## What you should do
Below are some entries. Copy each line in them that holds "none".

## Material to process
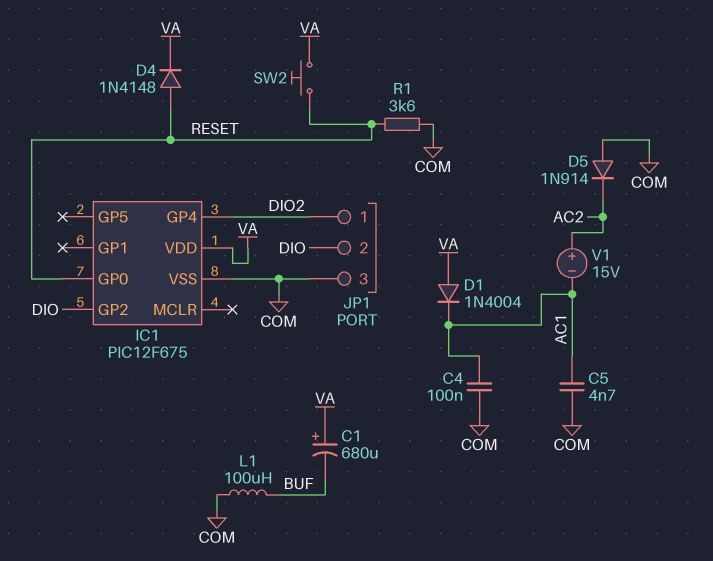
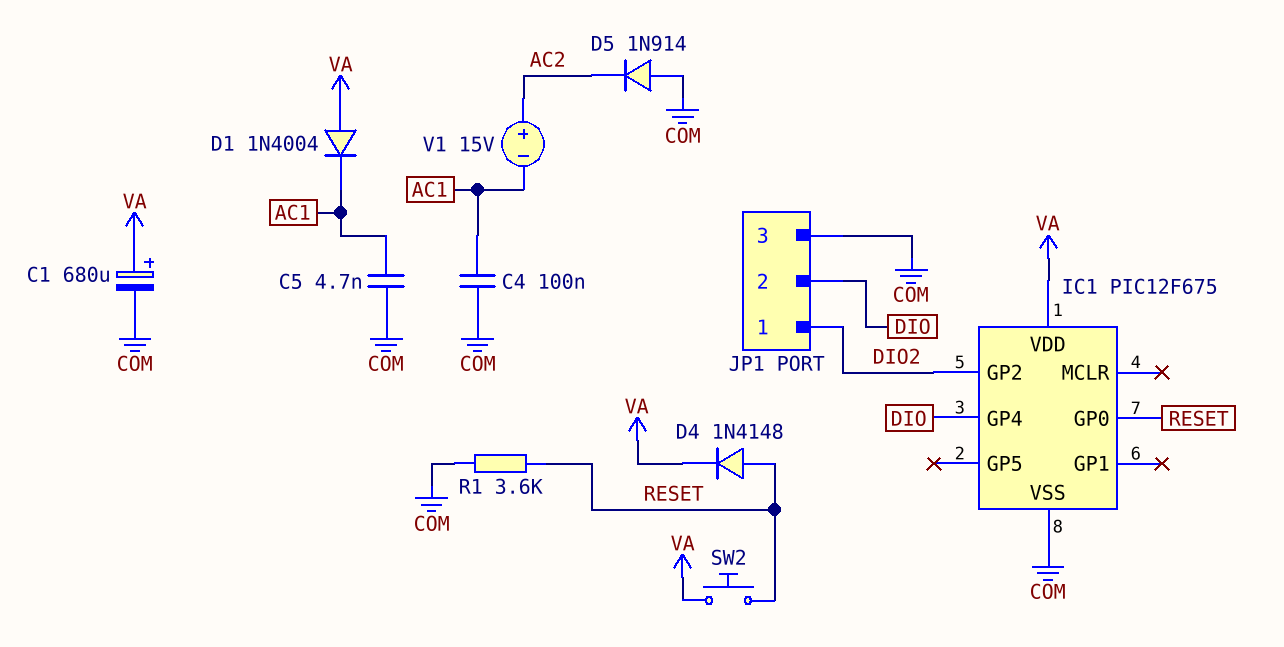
C1: 680uF (plus VA, minus BUF) -> 680uF (plus VA, minus COM)
IC1 pin GP2: DIO -> DIO2
IC1 pin GP4: DIO2 -> DIO
L1: 100uH (BUF, COM) -> none

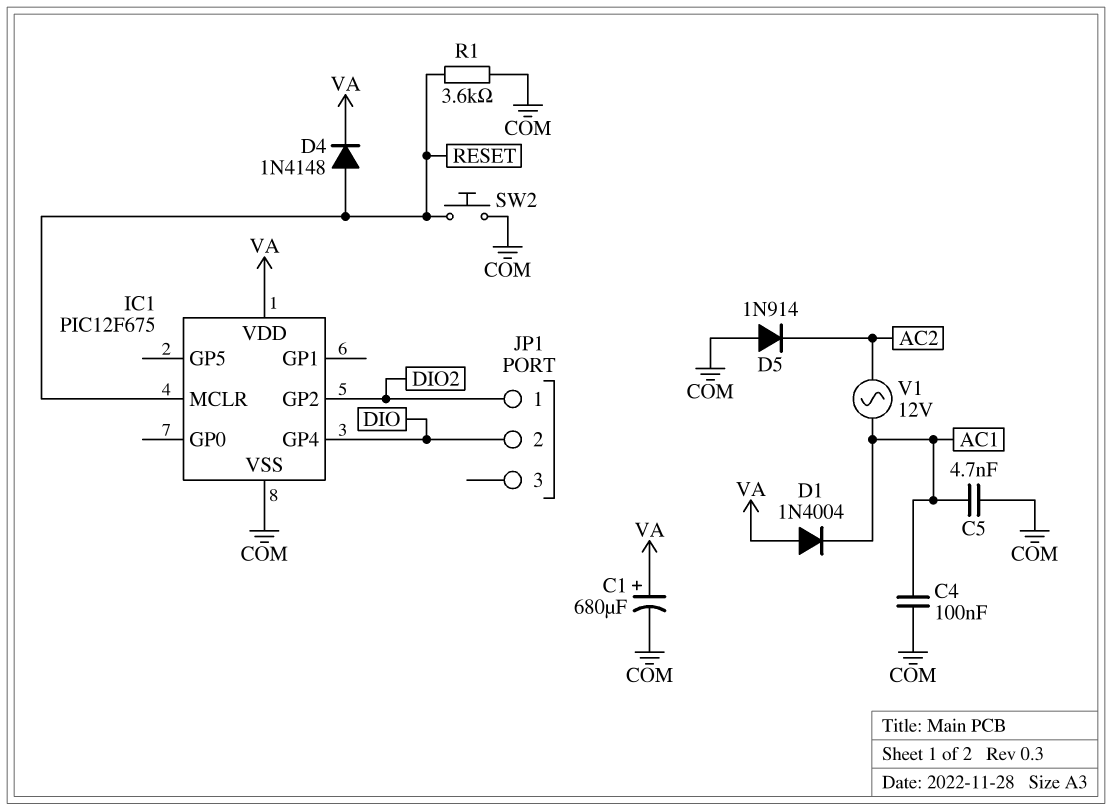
IC1 pin GP0: RESET -> none
IC1 pin MCLR: none -> RESET
JP1 pin 3: COM -> none
SW2: button (RESET, VA) -> button (COM, RESET)
V1: 15V (plus AC2, minus AC1) -> AC 12V (AC1, AC2)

## Your response
L1: 100uH (BUF, COM) -> none
IC1 pin GP0: RESET -> none
IC1 pin MCLR: none -> RESET
JP1 pin 3: COM -> none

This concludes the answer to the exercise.